**Data provided**.
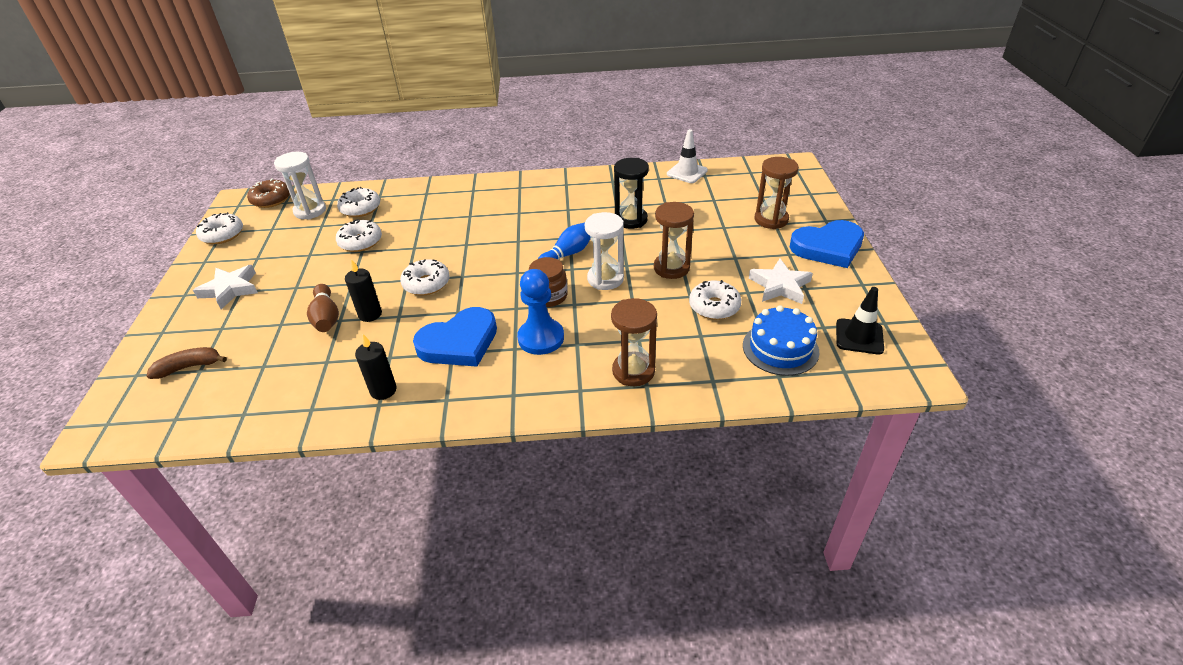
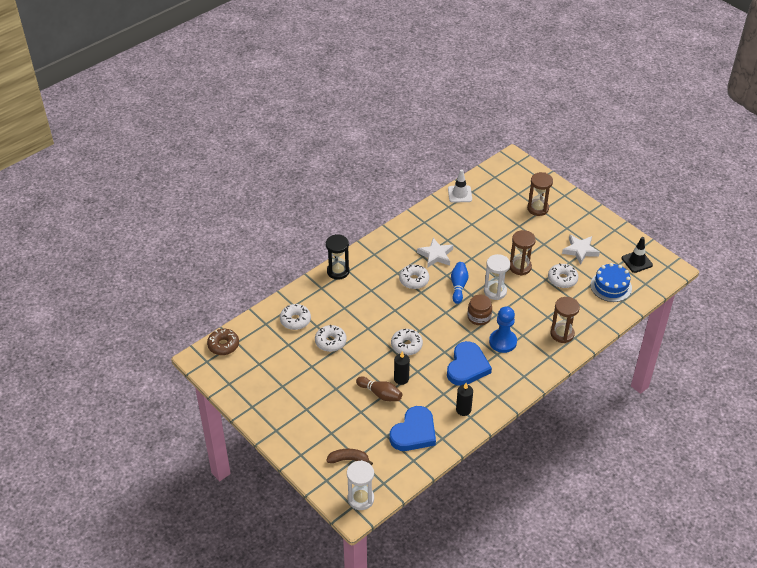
camera: 40 degrees left, 5 degrees up
brown banana [147,347,227,379] -> brown banana turned 60 degrees clockwise [326,449,373,465]
white star [193,265,258,309] -> white star moved to [417,238,453,268]
white donut [196,212,243,244] -> white donut moved to [399,265,429,289]
white hourglass [274,152,326,219] -> white hourglass moved to [347,460,374,510]
black hourglass [614,158,649,229] -> black hourglass moved to [326,234,350,280]
blue heart [790,220,864,268] -> blue heart moved to [390,406,436,451]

**Task requirements**.
The answer must be a single number: how many lines of the data hold the word "white".

**Result**.
3